● **SOURCE MATERIAL**:
*** Block opens ***

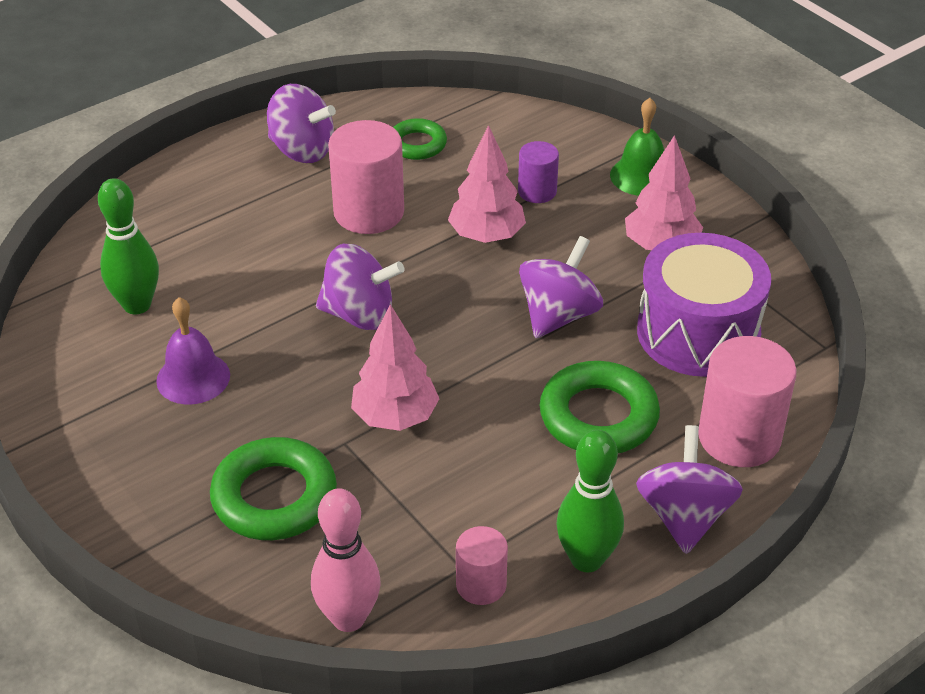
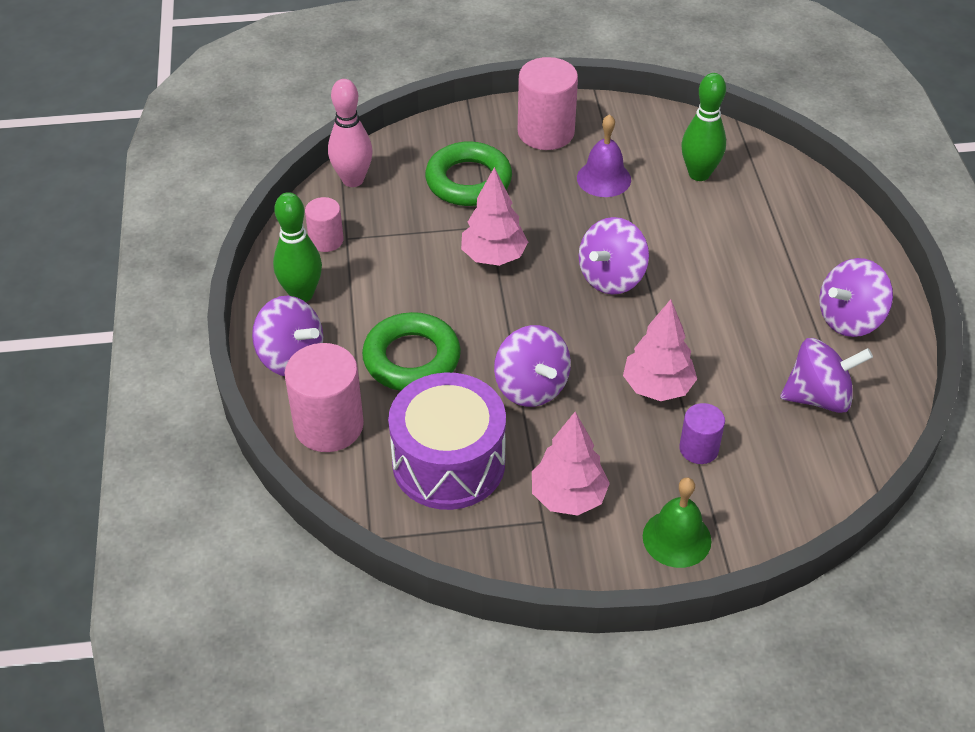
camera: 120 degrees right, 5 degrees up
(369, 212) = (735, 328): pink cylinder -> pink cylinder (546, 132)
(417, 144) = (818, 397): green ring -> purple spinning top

*** Block closes ***
*** Block opens ***

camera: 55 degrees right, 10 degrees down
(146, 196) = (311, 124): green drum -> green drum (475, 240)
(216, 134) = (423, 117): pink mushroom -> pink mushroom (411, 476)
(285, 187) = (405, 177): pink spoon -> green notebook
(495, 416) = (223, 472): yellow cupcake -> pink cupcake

*** Block closes ***

● **PROMPT**: Check each line above for the string "pink" and copy every line that has it.

● **SOLUTION TO THE EXERCISE**:
(369, 212) = (735, 328): pink cylinder -> pink cylinder (546, 132)
(216, 134) = (423, 117): pink mushroom -> pink mushroom (411, 476)
(285, 187) = (405, 177): pink spoon -> green notebook
(495, 416) = (223, 472): yellow cupcake -> pink cupcake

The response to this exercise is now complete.